Source material:
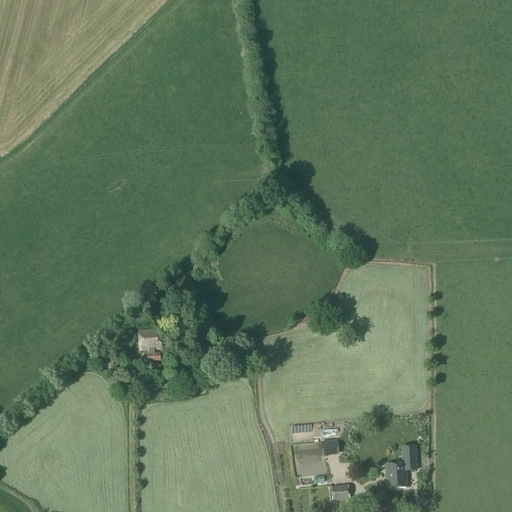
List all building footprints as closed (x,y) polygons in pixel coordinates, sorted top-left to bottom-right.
[(137,331),(139,352),(148,351),(149,355),(146,355),(147,363),(159,362),(159,354),(154,354),(153,351),(161,350),(160,329),(137,331)] [(105,343),(114,353),(128,341),(118,330),(105,343)] [(327,439),(336,439),(336,431),(312,432),(312,436),(327,435),(327,439)] [(321,443),(322,456),(338,454),(337,441),(321,443)] [(385,465),(386,488),(407,487),(406,471),(416,471),(415,447),(401,447),(402,464),(385,465)] [(330,488),(332,501),(349,499),(347,486),(330,488)]
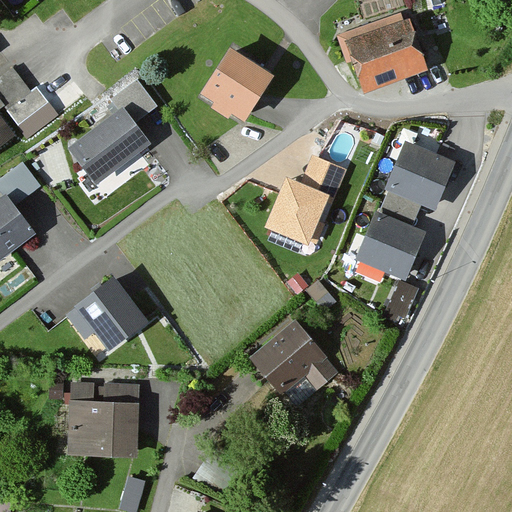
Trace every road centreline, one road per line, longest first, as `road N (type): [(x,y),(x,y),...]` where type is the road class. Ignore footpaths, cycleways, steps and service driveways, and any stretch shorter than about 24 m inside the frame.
road 1 (unclassified): [(334,511),(511,154)]
road 2 (residential): [(511,104),(350,106),(276,15),(251,0)]
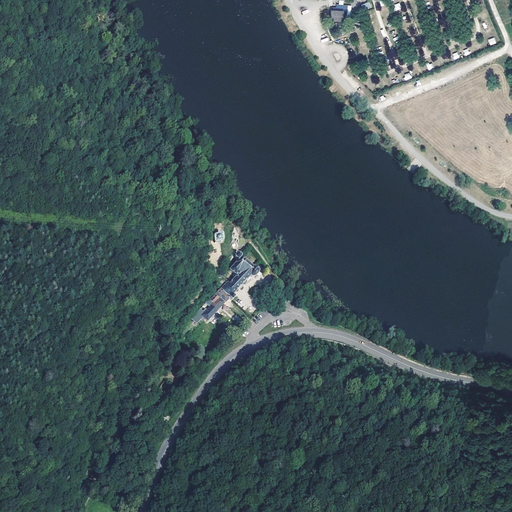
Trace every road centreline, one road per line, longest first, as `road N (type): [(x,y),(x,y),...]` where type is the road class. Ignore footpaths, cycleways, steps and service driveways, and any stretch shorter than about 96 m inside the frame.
road 1 (secondary): [(139,511),(218,371),(282,334),(344,336),(425,371),(511,389)]
road 2 (residential): [(288,0),(334,72),(411,148),(466,198),(511,218)]
road 3 (track): [(376,0),(400,69),(428,58),(407,0)]
road 4 (track): [(373,109),(508,47)]
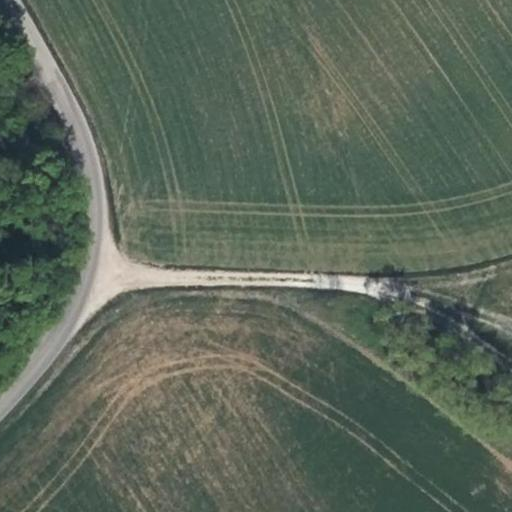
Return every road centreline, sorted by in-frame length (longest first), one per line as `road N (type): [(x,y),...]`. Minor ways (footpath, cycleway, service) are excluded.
road 1 (tertiary): [(0,411),(74,314),(99,220),(84,141),(8,0)]
road 2 (track): [(91,269),(381,286)]
road 3 (track): [(381,286),(434,309),(511,365)]
road 4 (track): [(511,265),(445,283),(381,286)]
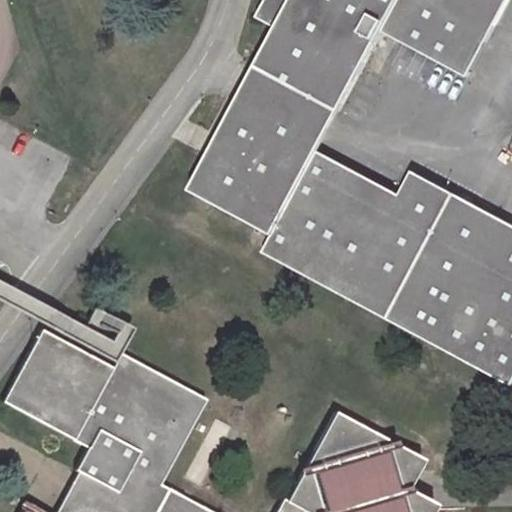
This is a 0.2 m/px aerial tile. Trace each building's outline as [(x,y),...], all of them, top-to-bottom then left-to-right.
[(200,194),(279,237),(270,254),(511,387),(511,237),(505,234),(510,225),(421,178),(406,199),(393,218),(343,187),(350,177),(338,168),(342,162),(328,154),(392,34),(477,79),(511,9),(511,0),(276,0),(267,18),(290,31),(200,194)] [(343,187),(393,218),(406,199),(342,162),(338,168),(350,177),(343,187)] [(0,305),(18,315),(107,363),(125,329),(93,312),(83,330),(29,300),(0,285),(0,305)] [(301,511),(282,501),(275,511),(203,511),(158,486),(207,400),(118,354),(110,369),(38,331),(0,402),(84,449),(72,471),(75,474),(55,511),(301,511)] [(300,471),(282,501),(301,511),(430,511),(404,497),(421,467),(384,446),(331,416),(300,471)]
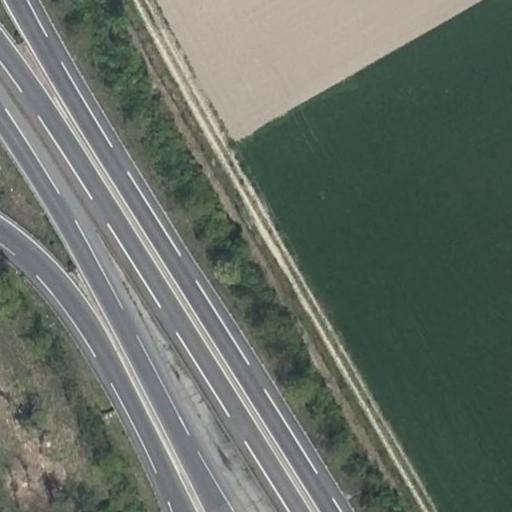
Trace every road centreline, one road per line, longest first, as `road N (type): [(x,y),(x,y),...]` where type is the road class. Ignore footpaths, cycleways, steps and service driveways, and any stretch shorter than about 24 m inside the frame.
road 1 (motorway): [(333,511),(33,0)]
road 2 (track): [(427,511),(137,0)]
road 3 (motorway): [(0,37),(294,511)]
road 4 (motorway): [(232,511),(38,154),(0,103)]
road 5 (motorway): [(0,230),(36,259),(108,349),(182,511)]
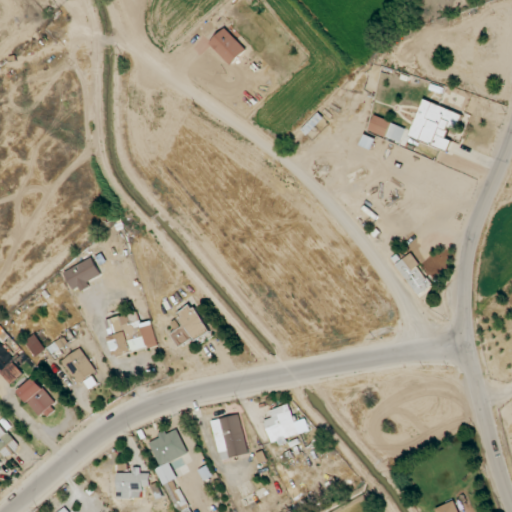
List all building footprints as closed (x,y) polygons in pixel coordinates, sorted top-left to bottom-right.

Goal: Render every line of the rows above as a Markdown table with columns "No." for the line number and "Line" for its text. Skip blank lines and leave the pictures out.

Task response:
| No. | Line |
|---|---|
| 1 | List all building footprints as closed (x,y) polygons in pixel coordinates, sorted top-left to bottom-right. |
| 2 | [(137,331),(139,352),(148,351),(149,355),(146,355),(147,363),(159,362),(159,354),(154,354),(153,351),(161,350),(160,329),(137,331)] [(105,343),(114,353),(128,341),(118,330),(105,343)] [(327,439),(336,439),(336,431),(312,432),(312,436),(327,435),(327,439)] [(321,443),(322,456),(338,454),(337,441),(321,443)] [(385,465),(386,488),(407,487),(406,471),(416,471),(415,447),(401,447),(402,464),(385,465)] [(330,488),(332,501),(349,499),(347,486),(330,488)] |
| 3 | Trace every road centreline, one road per line, longest first, as `road N (type): [(x,y),(x,y),...]` where type is the road class. Ignore footpaths, cycleways, steps and service driveways, and any stretch shorter than about 24 m inside the frame. |
| 4 | road 1 (unclassified): [(334,511),(511,154)] |
| 5 | road 2 (residential): [(511,104),(350,106),(276,15),(251,0)] |
| 6 | Trace every road centreline, one road per line, longest first, as `road N (type): [(x,y),(x,y),...]` where type is the road class. Ignore footpaths, cycleways, steps and service driveways, and any stretch shorter than about 96 m inside the frame. |
| 7 | road 1 (secondary): [(139,511),(218,371),(282,334),(344,336),(425,371),(511,389)] |
| 8 | road 2 (residential): [(288,0),(334,72),(411,148),(466,198),(511,218)] |
| 9 | road 3 (track): [(376,0),(400,69),(428,58),(407,0)] |
| 10 | road 4 (track): [(373,109),(508,47)] |
| 11 | Return every road centreline, sorted by in-frame length (longest first), one per line as `road N (type): [(x,y),...]`. Minor ways (footpath, cycleway, service) are excluded. |
| 12 | road 1 (tertiary): [(0,411),(74,314),(99,220),(84,141),(8,0)] |
| 13 | road 2 (track): [(91,269),(381,286)] |
| 14 | road 3 (track): [(381,286),(434,309),(511,365)] |
| 15 | road 4 (track): [(511,265),(445,283),(381,286)] |
| 16 | This is a 0.2 m/px aerial tile. Trace each building's outline as [(x,y),...], all of them, top-to-bottom then left-to-right. |
| 17 | [(200,194),(279,237),(270,254),(511,387),(511,237),(505,234),(510,225),(421,178),(406,199),(393,218),(343,187),(350,177),(338,168),(342,162),(328,154),(392,34),(477,79),(511,9),(511,0),(276,0),(267,18),(290,31),(200,194)] [(343,187),(393,218),(406,199),(342,162),(338,168),(350,177),(343,187)] [(0,305),(18,315),(107,363),(125,329),(93,312),(83,330),(29,300),(0,285),(0,305)] [(301,511),(282,501),(275,511),(203,511),(158,486),(207,400),(118,354),(110,369),(38,331),(0,402),(84,449),(72,471),(75,474),(55,511),(301,511)] [(300,471),(282,501),(301,511),(430,511),(404,497),(421,467),(384,446),(331,416),(300,471)] |
| 18 | Trace every road centreline, one road per line, longest first, as `road N (type): [(x,y),(x,y),...]` where type is the road class. Ignore footpaths, cycleways, steps and service driveways, and any stretch shorter than about 24 m inside the frame. |
| 19 | road 1 (motorway): [(333,511),(33,0)] |
| 20 | road 2 (track): [(427,511),(137,0)] |
| 21 | road 3 (motorway): [(0,37),(294,511)] |
| 22 | road 4 (motorway): [(232,511),(38,154),(0,103)] |
| 23 | road 5 (motorway): [(0,230),(36,259),(108,349),(182,511)] |
| 24 | List all building footprints as closed (x,y) polygons in pixel coordinates, sorted top-left to bottom-right. |